▶
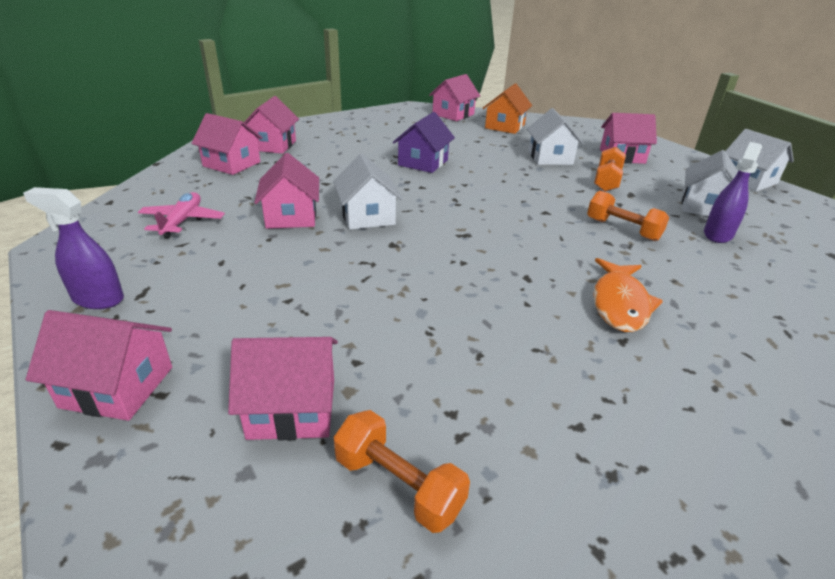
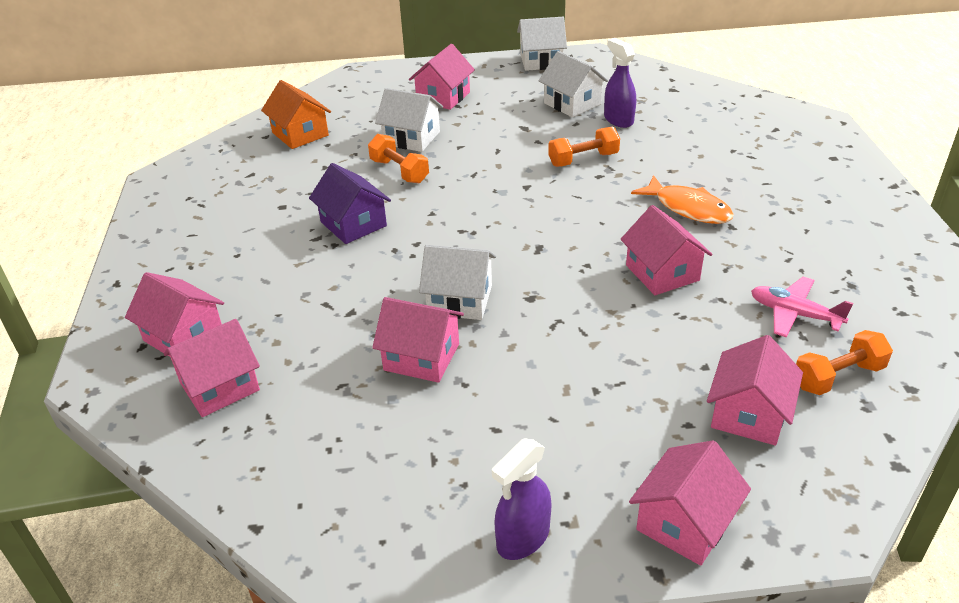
camera: 60 degrees left, 5 degrees up
pink plane [138,192,225,238] -> pink plane moved to [751,277,853,337]
pink house [429,74,480,121] -> pink house moved to [620,205,712,295]
orange dumbbell [594,147,626,192] -> orange dumbbell moved to [368,134,429,183]

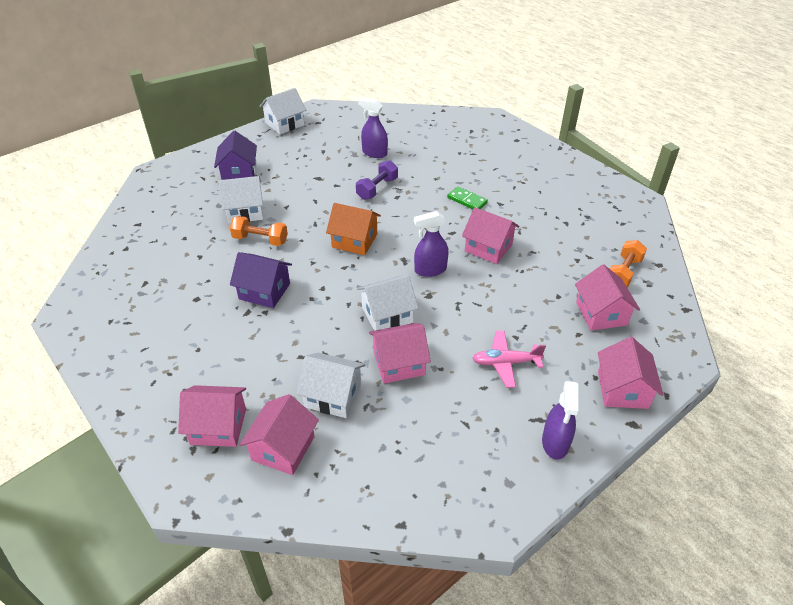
camera: 35 degrees left, 5 degrees up
orange house [261,80,331,149] -> orange house moved to [326,203,381,255]
pink house [409,44,475,110] -> purple house [214,131,257,180]
white house [539,51,608,117] -> white house moved to [296,353,365,418]
orange dumbbell [548,127,620,167] -> purple dumbbell [356,160,398,200]
orange fish [631,175,734,224] -> green domino [447,186,488,209]
pink plane [751,277,853,337] -> pink plane moved to [472,331,546,388]
none -> purple spray bottle [414,211,449,277]

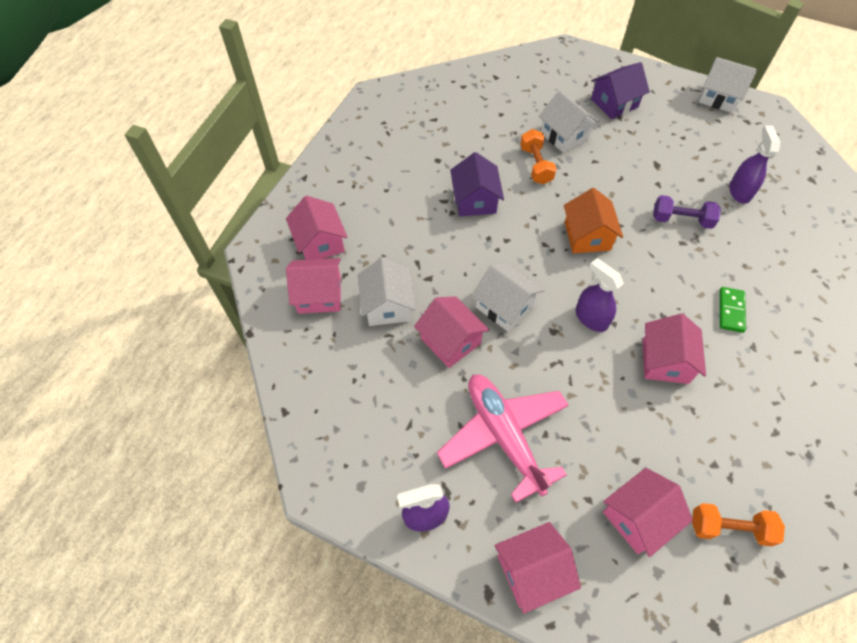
camera: 65 degrees right, 15 degrees up
pink plane [472,331,546,388] -> pink plane [437,374,569,503], size x1.74

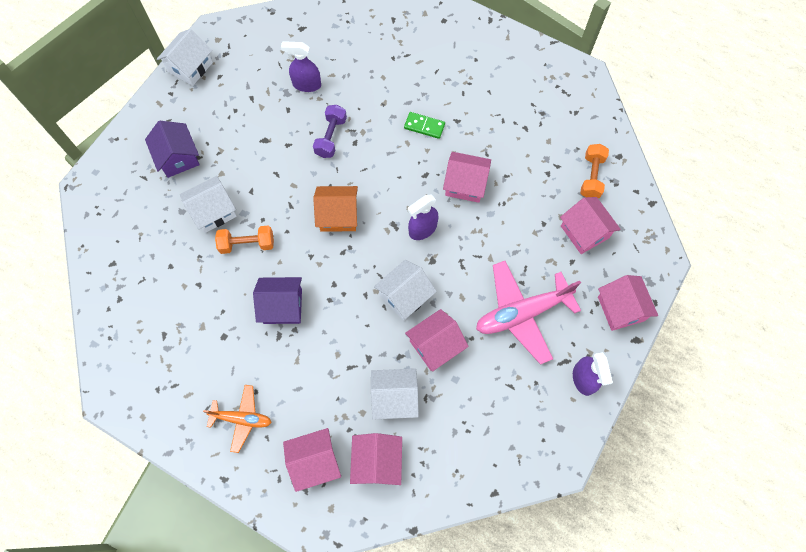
camera: 85 degrees left, 10 degrees up
none -> orange plane [203,385,272,453]

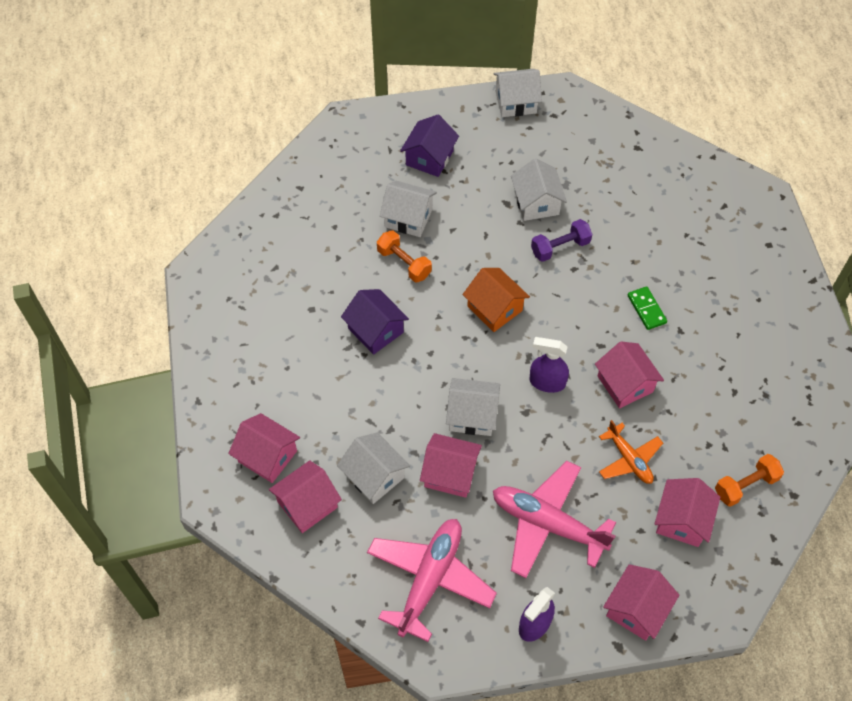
camera: 50 degrees right, 10 degrees down
orange plane [203,385,272,453] -> orange plane moved to [599,420,663,484]
purple spray bottle [281,41,321,92] -> none
none -> pink plane [367,519,497,642]
none -> white house [511,158,567,221]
◀
§ **PROBLEM DESCRIPTION**: Your answer must be an exact transcription of the lines from the one containing "camera: 50 degrees right, 10 degrees down" through the last line of the records above, and nothing else.

§ **RESPONSE**:
camera: 50 degrees right, 10 degrees down
orange plane [203,385,272,453] -> orange plane moved to [599,420,663,484]
purple spray bottle [281,41,321,92] -> none
none -> pink plane [367,519,497,642]
none -> white house [511,158,567,221]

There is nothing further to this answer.